◆ Work request ◆
Report how many lines in the listing below include the string "purple", and write nothing more.

◆ Data ◆

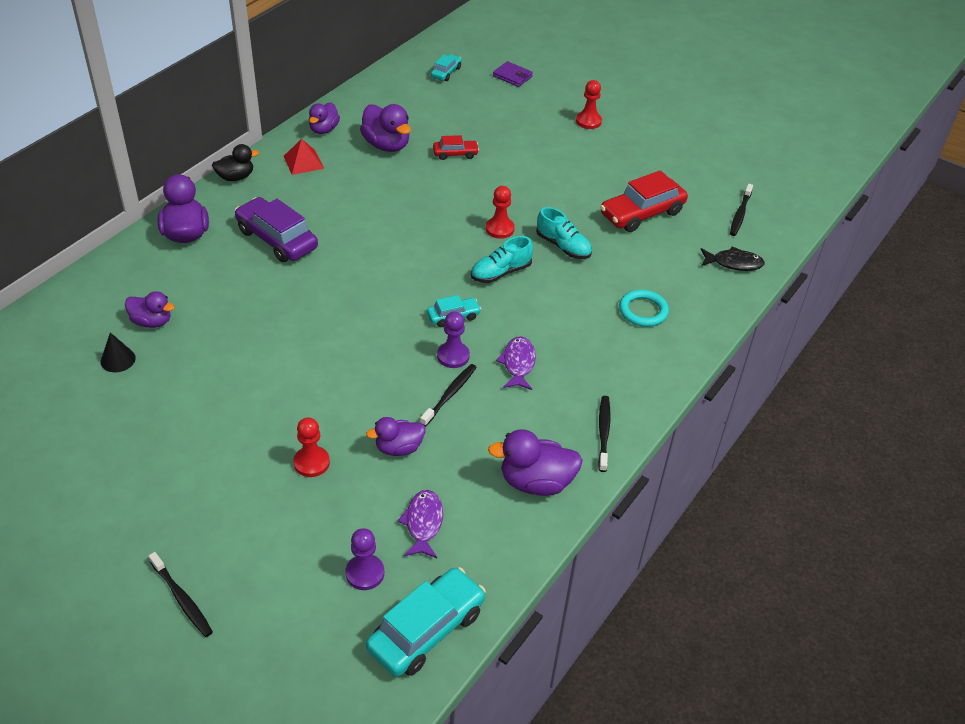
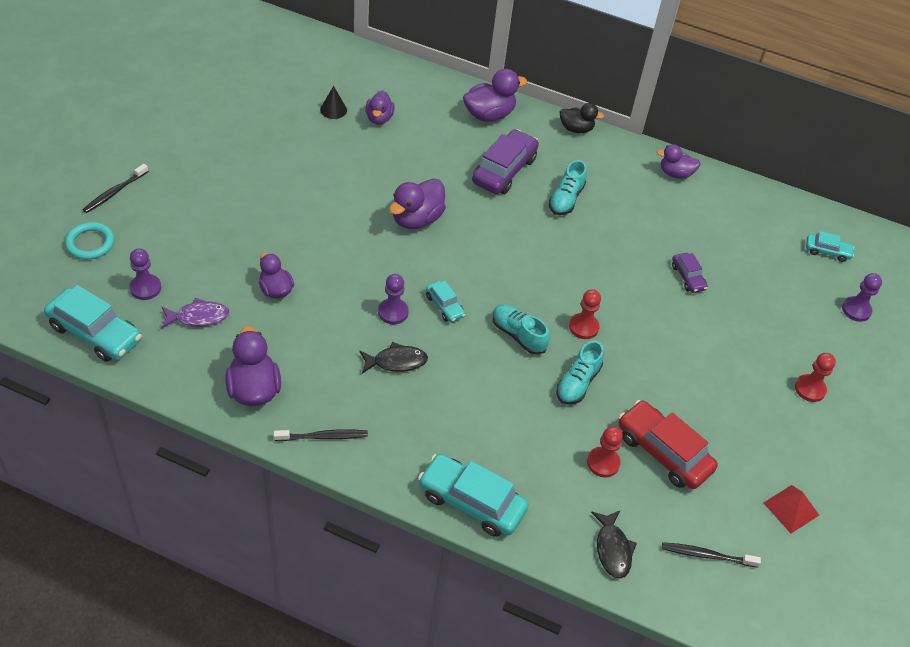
camera: 75 degrees right, 5 degrees up
(236, 177) = (576, 129): black duck -> black duck turned 45 degrees counterclockwise
(303, 162) = (619, 168): red pyramid -> red pyramid (791, 509)
(311, 463) = (250, 238): red pawn -> red pawn (603, 463)
(333, 205) = (566, 199): none -> turquoise shoe
(386, 145) = (674, 222): purple duck -> purple duck (416, 219)
(450, 394) = (345, 316): black toothbrush -> none
(455, 154) = (688, 277): red car -> purple car
(512, 76) = (856, 310): purple wallet -> purple pawn
(518, 363) = (396, 362): purple fish -> black fish
(643, 311) = (502, 461): turquoise ring -> turquoise ring (90, 243)
(684, 338) = (471, 502): none -> turquoise car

◆ Solution below ◆
4